Source data -
■ ■ ■ ■ ■ ■ ■
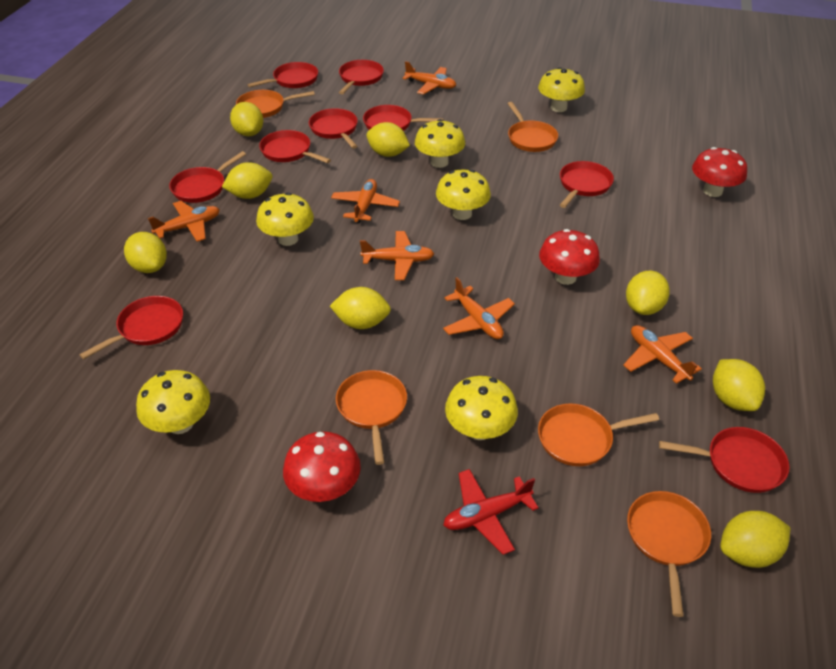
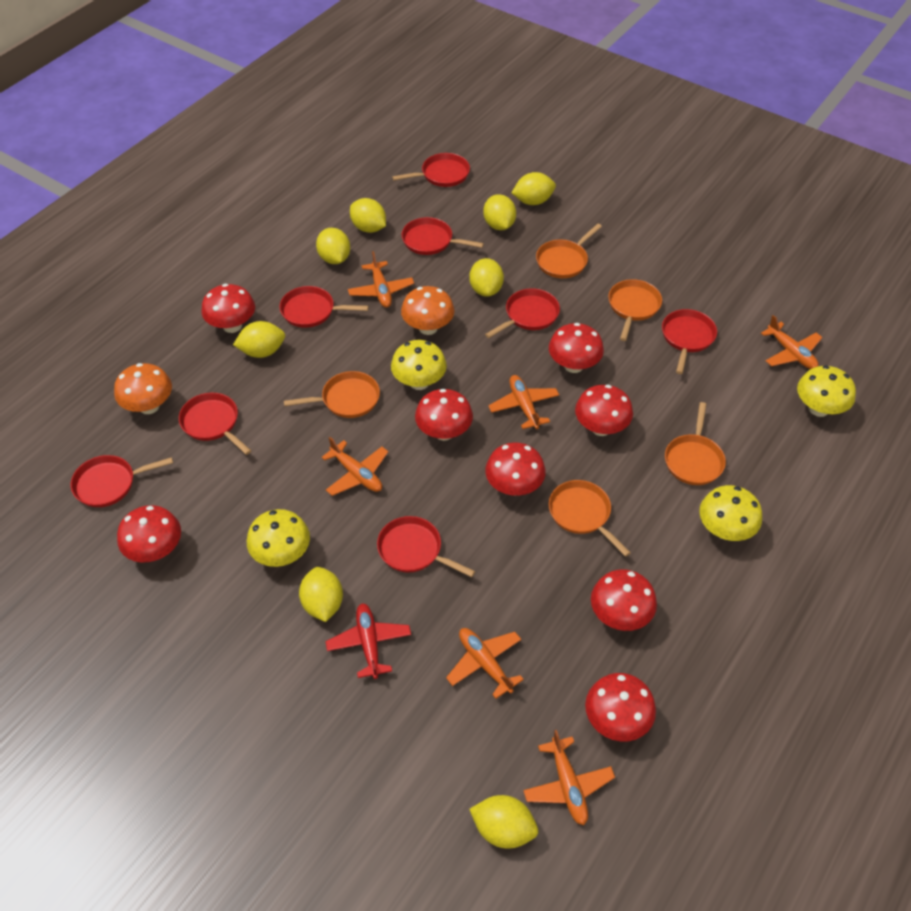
orange mushroom: 0 -> 2
red mushroom: 3 -> 8
red pan: 9 -> 8
yellow mushroom: 6 -> 4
■ ■ ■ ■ ■ ■ ■
What the task requires -
Filter the listing by the string "mushroom"; copy each matching line.

Response -
orange mushroom: 0 -> 2
red mushroom: 3 -> 8
yellow mushroom: 6 -> 4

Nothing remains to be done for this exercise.